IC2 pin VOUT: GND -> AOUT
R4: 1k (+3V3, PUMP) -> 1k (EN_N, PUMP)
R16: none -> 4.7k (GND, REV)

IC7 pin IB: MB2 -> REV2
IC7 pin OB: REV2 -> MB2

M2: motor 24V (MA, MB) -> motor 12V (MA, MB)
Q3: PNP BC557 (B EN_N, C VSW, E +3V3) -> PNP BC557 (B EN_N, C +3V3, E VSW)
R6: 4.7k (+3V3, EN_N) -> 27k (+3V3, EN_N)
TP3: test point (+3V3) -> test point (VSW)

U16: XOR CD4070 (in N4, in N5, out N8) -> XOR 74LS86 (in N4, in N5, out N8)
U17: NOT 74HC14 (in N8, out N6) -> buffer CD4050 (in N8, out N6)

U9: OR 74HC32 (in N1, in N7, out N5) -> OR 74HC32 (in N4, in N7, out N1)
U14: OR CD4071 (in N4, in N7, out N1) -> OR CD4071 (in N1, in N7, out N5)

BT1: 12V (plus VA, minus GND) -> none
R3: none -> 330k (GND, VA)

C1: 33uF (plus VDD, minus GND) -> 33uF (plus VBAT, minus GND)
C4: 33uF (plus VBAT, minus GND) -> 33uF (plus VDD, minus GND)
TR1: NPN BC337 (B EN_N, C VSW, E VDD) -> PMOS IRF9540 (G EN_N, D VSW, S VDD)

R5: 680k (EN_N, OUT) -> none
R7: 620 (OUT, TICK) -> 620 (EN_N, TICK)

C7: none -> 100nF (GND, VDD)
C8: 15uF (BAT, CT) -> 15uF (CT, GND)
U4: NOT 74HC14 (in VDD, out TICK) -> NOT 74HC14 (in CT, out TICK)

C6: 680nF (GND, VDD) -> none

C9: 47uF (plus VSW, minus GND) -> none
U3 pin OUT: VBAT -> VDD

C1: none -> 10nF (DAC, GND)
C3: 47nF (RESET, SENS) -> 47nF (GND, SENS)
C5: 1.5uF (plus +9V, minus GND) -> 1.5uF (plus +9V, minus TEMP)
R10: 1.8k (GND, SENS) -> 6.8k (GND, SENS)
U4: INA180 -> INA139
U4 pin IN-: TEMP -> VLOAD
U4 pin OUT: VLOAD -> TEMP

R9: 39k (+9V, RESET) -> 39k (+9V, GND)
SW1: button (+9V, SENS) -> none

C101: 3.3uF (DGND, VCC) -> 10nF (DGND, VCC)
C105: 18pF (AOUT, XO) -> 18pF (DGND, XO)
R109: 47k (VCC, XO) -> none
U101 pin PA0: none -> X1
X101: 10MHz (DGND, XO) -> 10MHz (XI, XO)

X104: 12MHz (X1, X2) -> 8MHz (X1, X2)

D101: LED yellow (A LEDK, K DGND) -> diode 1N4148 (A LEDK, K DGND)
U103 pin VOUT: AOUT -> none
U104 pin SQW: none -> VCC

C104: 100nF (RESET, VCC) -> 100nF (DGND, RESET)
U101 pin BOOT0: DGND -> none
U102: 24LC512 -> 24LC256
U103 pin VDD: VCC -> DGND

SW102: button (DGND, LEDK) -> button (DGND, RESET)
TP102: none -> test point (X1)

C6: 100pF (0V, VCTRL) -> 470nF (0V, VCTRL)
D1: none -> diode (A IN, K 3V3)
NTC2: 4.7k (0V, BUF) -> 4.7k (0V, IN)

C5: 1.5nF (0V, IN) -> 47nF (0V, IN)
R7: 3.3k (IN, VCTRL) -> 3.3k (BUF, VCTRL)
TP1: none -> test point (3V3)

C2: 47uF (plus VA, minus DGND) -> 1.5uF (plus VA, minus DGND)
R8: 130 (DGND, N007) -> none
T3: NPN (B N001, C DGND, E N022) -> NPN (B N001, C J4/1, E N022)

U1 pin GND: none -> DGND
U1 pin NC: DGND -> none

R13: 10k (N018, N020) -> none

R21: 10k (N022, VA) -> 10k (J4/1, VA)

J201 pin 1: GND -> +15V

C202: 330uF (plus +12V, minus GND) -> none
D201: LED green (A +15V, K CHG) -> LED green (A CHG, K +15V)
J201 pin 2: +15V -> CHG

########################################

- What is being asked:
Your response should hold only an exact copy of the lines above, from the one containing "C202: 330uF (plus +12V, minus GND) -> none" through the end of the entries.

- Task response:
C202: 330uF (plus +12V, minus GND) -> none
D201: LED green (A +15V, K CHG) -> LED green (A CHG, K +15V)
J201 pin 2: +15V -> CHG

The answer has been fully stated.